What is required
A verbatim copy of the lines starting at the one with "gray L-shape at (114, 756): moved 2 px up" and ending at the last line below is required; include nothing else.

Information provided
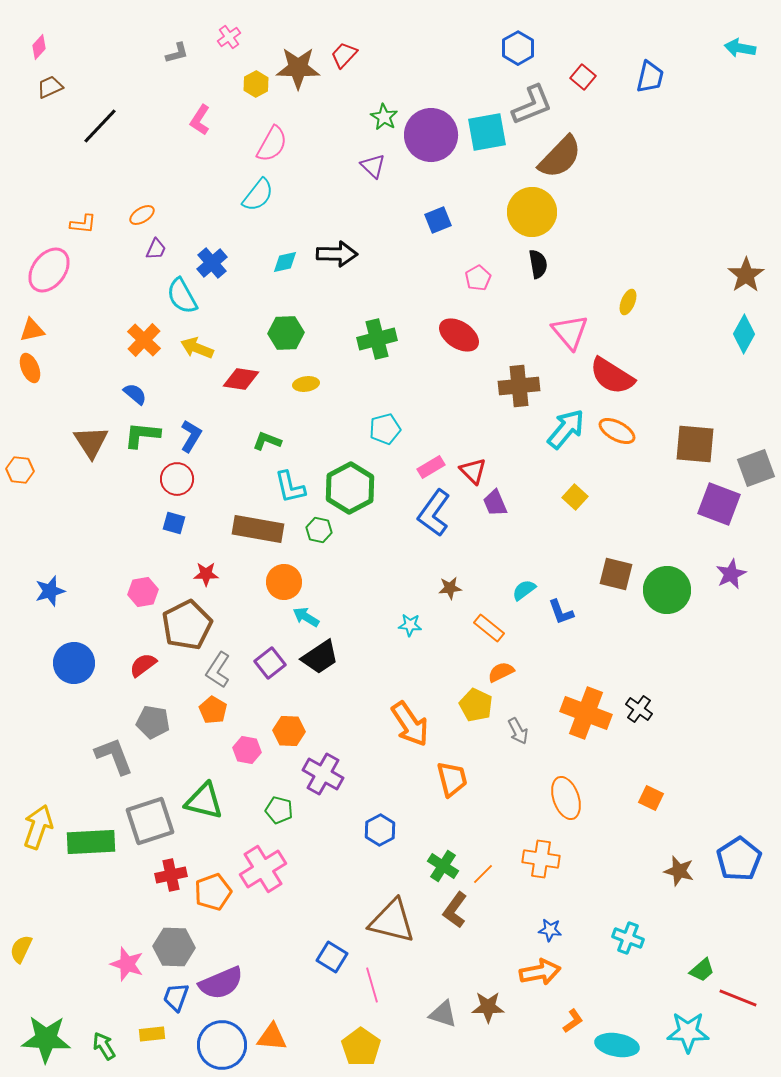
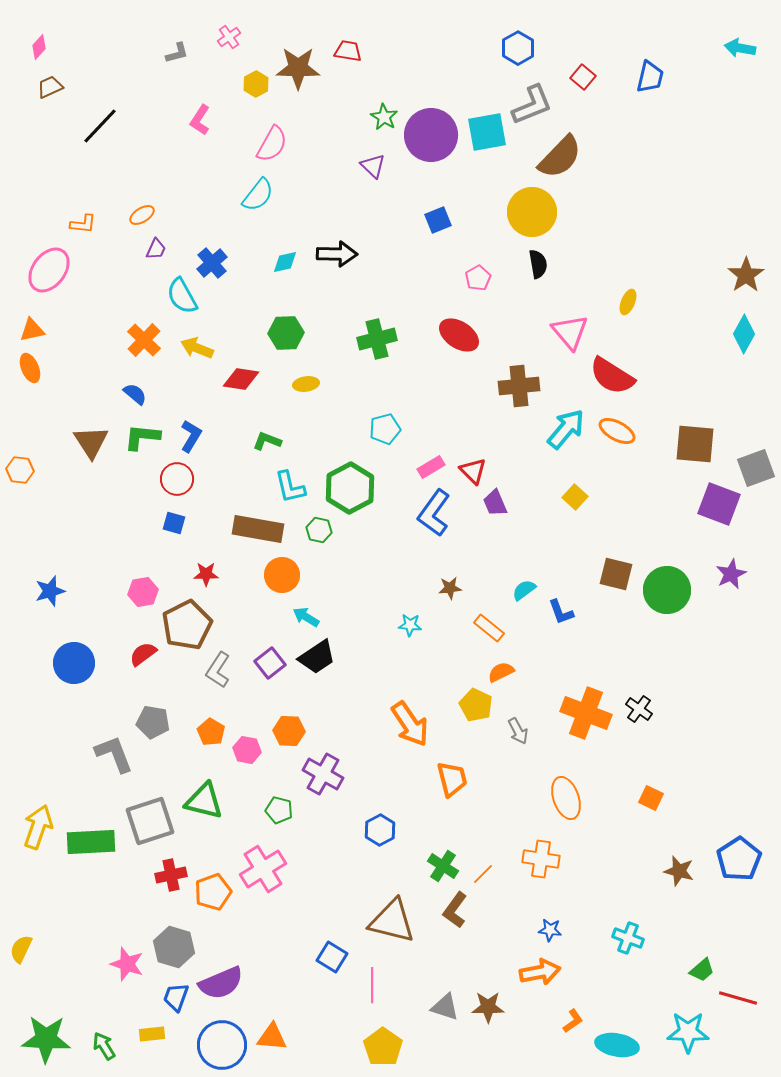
red trapezoid at (344, 55): moved 4 px right, 4 px up; rotated 56 degrees clockwise
green L-shape at (142, 435): moved 2 px down
orange circle at (284, 582): moved 2 px left, 7 px up
black trapezoid at (320, 657): moved 3 px left
red semicircle at (143, 665): moved 11 px up
orange pentagon at (213, 710): moved 2 px left, 22 px down
gray L-shape at (114, 756): moved 2 px up
gray hexagon at (174, 947): rotated 15 degrees clockwise
pink line at (372, 985): rotated 16 degrees clockwise
red line at (738, 998): rotated 6 degrees counterclockwise
gray triangle at (443, 1014): moved 2 px right, 7 px up
yellow pentagon at (361, 1047): moved 22 px right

Output of the exercise
gray L-shape at (114, 756): moved 2 px up
gray hexagon at (174, 947): rotated 15 degrees clockwise
pink line at (372, 985): rotated 16 degrees clockwise
red line at (738, 998): rotated 6 degrees counterclockwise
gray triangle at (443, 1014): moved 2 px right, 7 px up
yellow pentagon at (361, 1047): moved 22 px right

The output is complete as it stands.